**Aim of the exercise**
Give back all of the data verbatim.

··· Supplied material ···

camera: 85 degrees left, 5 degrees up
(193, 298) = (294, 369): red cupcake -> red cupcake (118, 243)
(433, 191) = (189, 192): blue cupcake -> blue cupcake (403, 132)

···

**Reply to the exercise**
camera: 85 degrees left, 5 degrees up
(193, 298) = (294, 369): red cupcake -> red cupcake (118, 243)
(433, 191) = (189, 192): blue cupcake -> blue cupcake (403, 132)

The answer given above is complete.